Stored data entries:
***

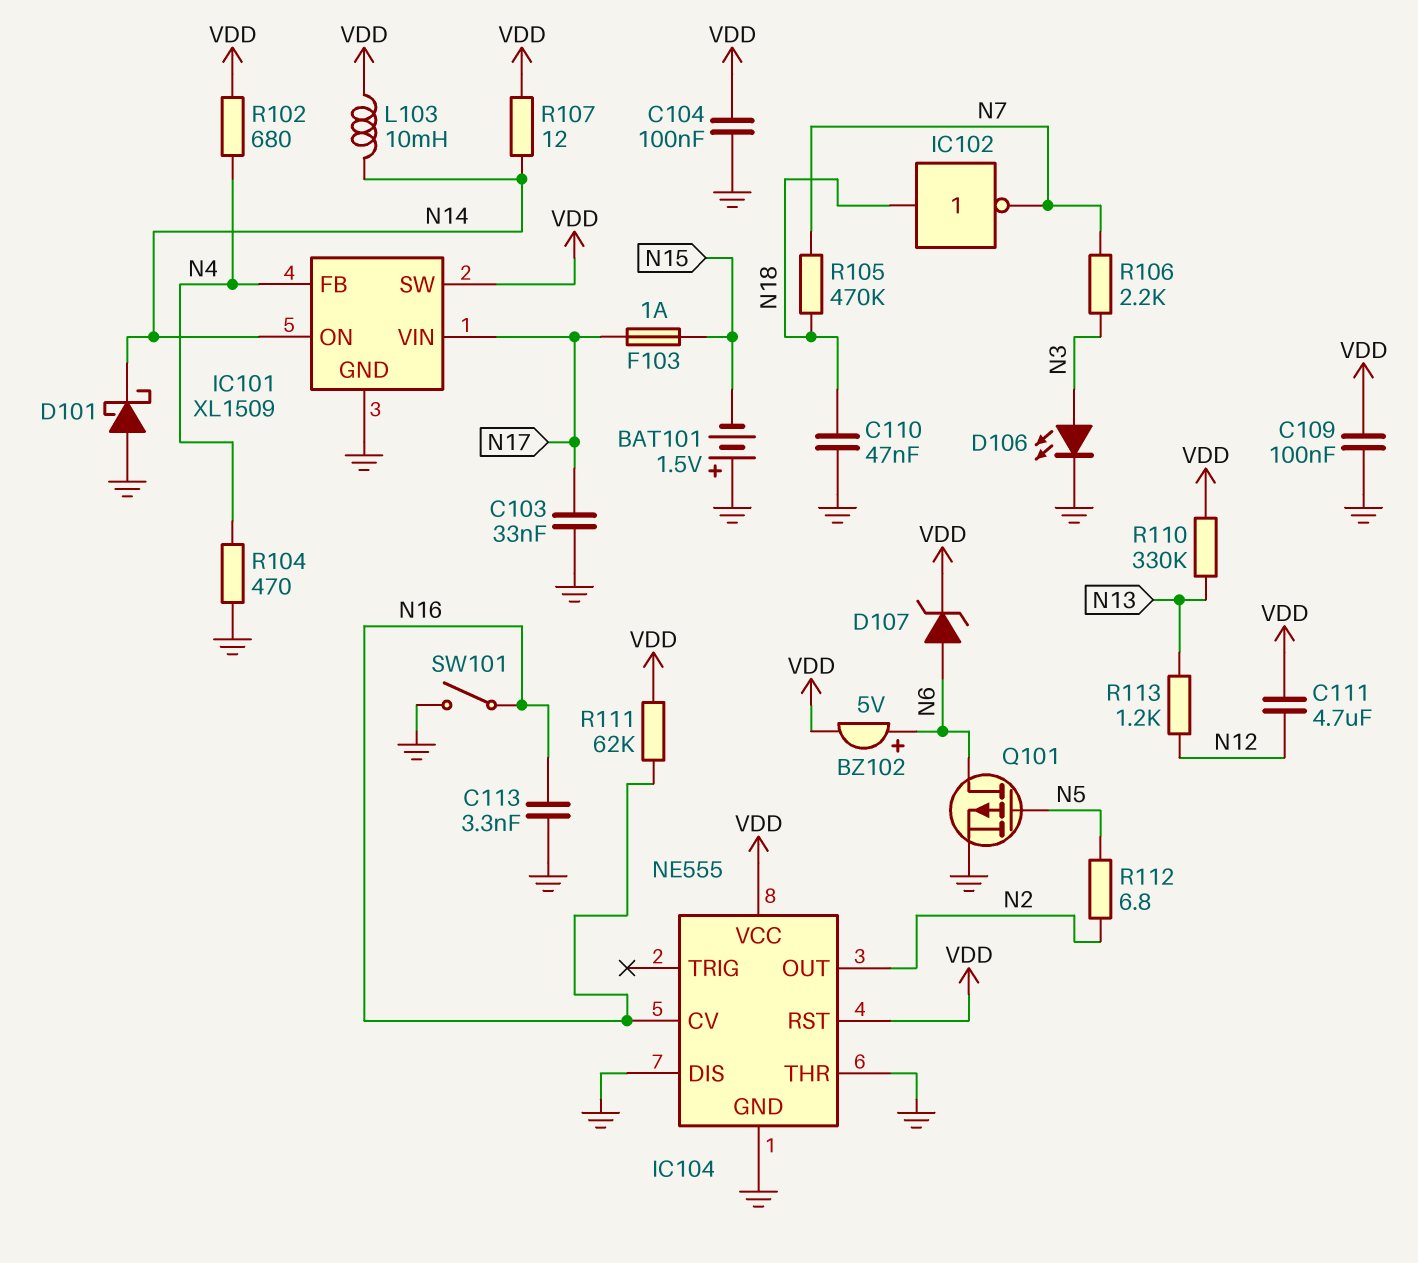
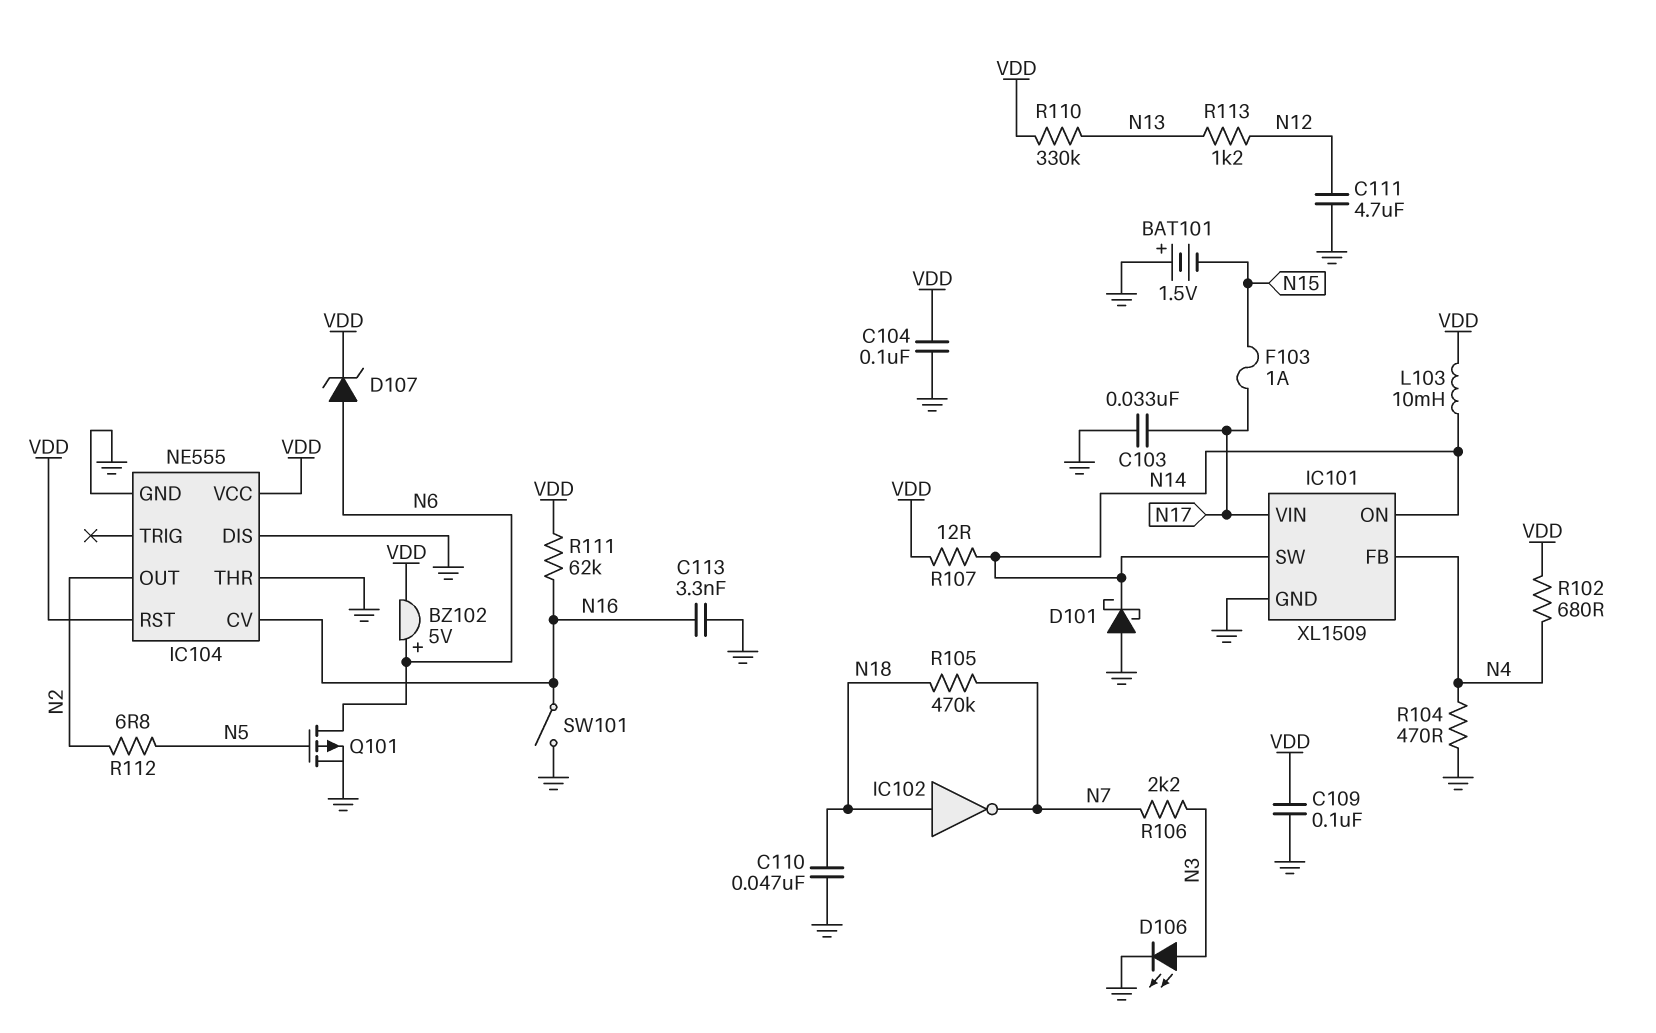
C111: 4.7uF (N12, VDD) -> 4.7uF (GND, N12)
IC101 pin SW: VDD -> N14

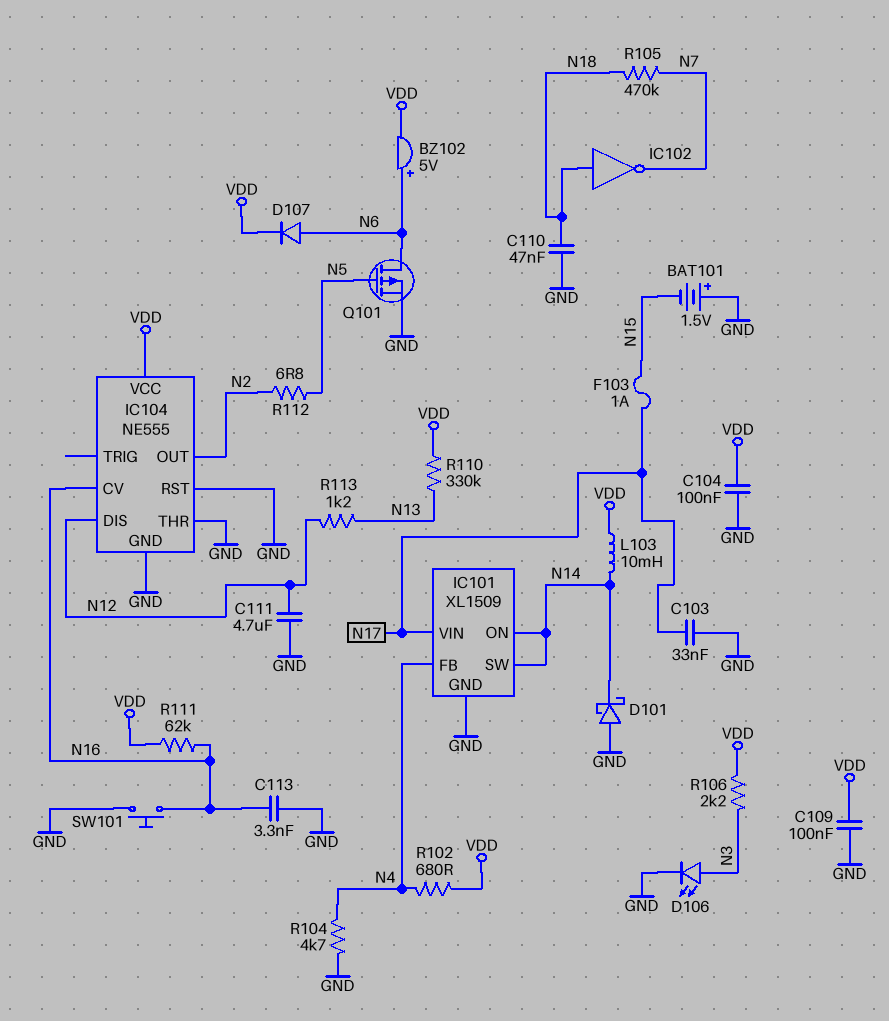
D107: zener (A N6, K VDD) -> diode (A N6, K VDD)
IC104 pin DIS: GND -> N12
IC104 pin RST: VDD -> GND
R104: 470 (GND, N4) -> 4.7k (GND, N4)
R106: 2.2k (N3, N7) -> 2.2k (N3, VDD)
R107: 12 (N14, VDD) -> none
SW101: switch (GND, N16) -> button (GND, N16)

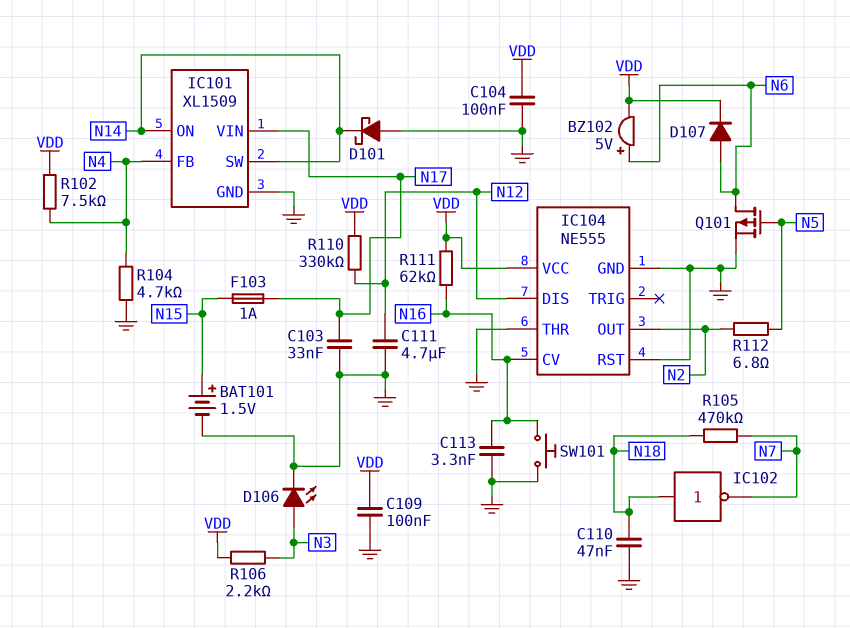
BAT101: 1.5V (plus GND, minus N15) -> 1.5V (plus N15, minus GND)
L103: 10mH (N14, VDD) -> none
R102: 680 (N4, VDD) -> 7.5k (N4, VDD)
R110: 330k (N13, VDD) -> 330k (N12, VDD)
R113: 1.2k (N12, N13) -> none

***

• **Problem to work on**
Say the number of lines in the entries that have the string "none", and only that.

• **Answer to the exercise**
3